WHAT TO WORK ON: Your task is to restate word for word the lines of the listing below that start at the one containing "(154, 298) = (104, 556): purple" and run to the end; please add nothing.

GIVEN DATA:

==*==

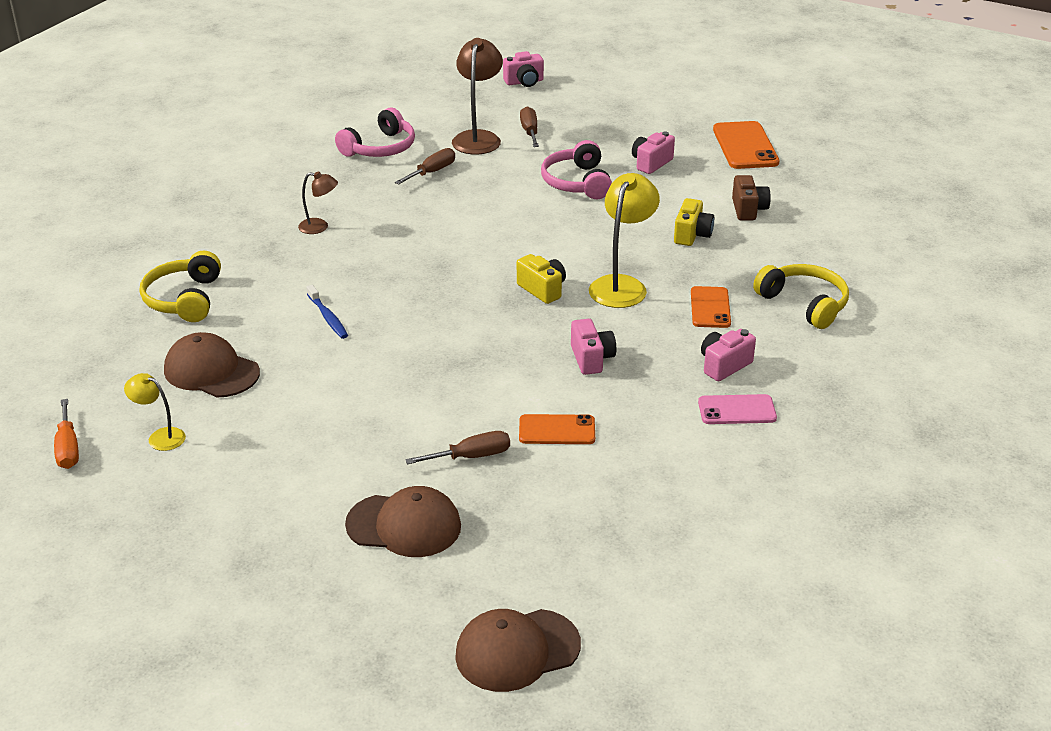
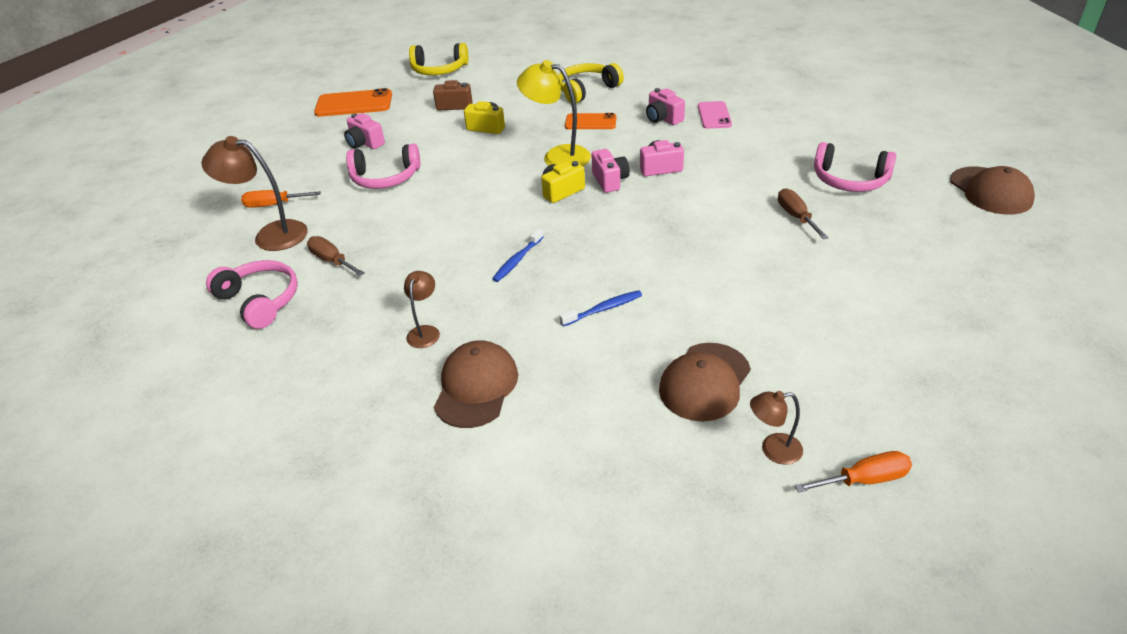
camera: 85 degrees left, 5 degrees up
(119, 402) = (773, 450): none -> brown lamp
(160, 437) = (823, 405): yellow lamp -> none
(184, 299) = (565, 426): yellow headphones -> yellow headphones (439, 70)
(404, 525) = (890, 243): brown cap -> brown cap (476, 387)
(416, 267) = (517, 260): none -> blue toothbrush
(524, 82) = (161, 211): pink camera -> pink camera (610, 181)
(530, 131) = (274, 205): brown screwdriver -> orange screwdriver
(554, 515) = (849, 180): none -> pink headphones
(557, 430) = (753, 181): orange phone -> none

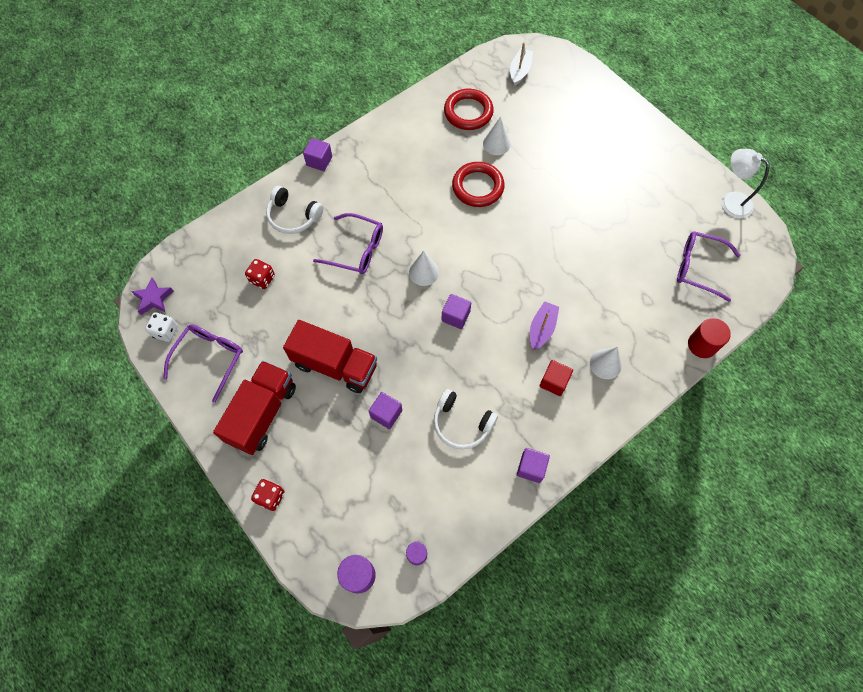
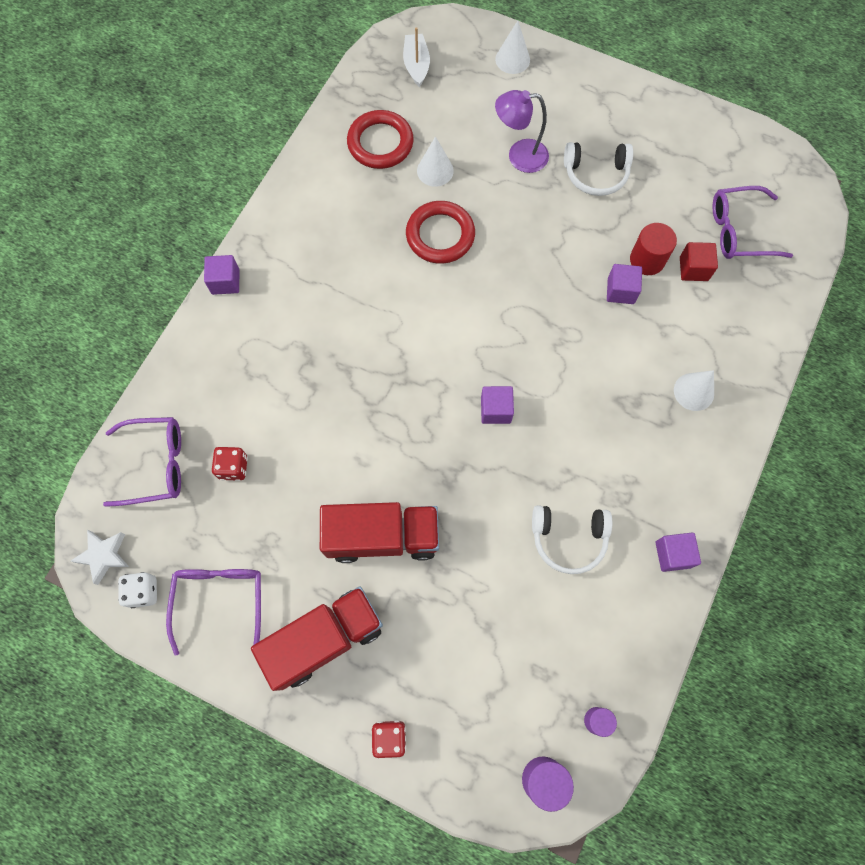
camera: 25 degrees left, 5 degrees up
(154, 298) = (104, 556): purple star -> white star
(262, 413) = (324, 639): red truck -> red truck turned 60 degrees clockwise
(293, 216) = (230, 368): white headphones -> white headphones (596, 174)
(357, 250) = (333, 378): purple glasses -> purple glasses (156, 464)
(386, 414) = (475, 568): purple cube -> purple cube (620, 291)
(424, 272) = (430, 371): white cone -> white cone (512, 59)
(542, 328) = (602, 381): purple boat -> none
(554, 382) = (647, 439): red cube -> red cube (693, 269)
(561, 156) = (519, 156): none -> purple lamp
(702, 345) = (786, 321): red cylinder -> red cylinder (647, 260)
(730, 201) = (735, 135): white lamp -> none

==*==

TASK SOLUTION:
(154, 298) = (104, 556): purple star -> white star
(262, 413) = (324, 639): red truck -> red truck turned 60 degrees clockwise
(293, 216) = (230, 368): white headphones -> white headphones (596, 174)
(357, 250) = (333, 378): purple glasses -> purple glasses (156, 464)
(386, 414) = (475, 568): purple cube -> purple cube (620, 291)
(424, 272) = (430, 371): white cone -> white cone (512, 59)
(542, 328) = (602, 381): purple boat -> none
(554, 382) = (647, 439): red cube -> red cube (693, 269)
(561, 156) = (519, 156): none -> purple lamp
(702, 345) = (786, 321): red cylinder -> red cylinder (647, 260)
(730, 201) = (735, 135): white lamp -> none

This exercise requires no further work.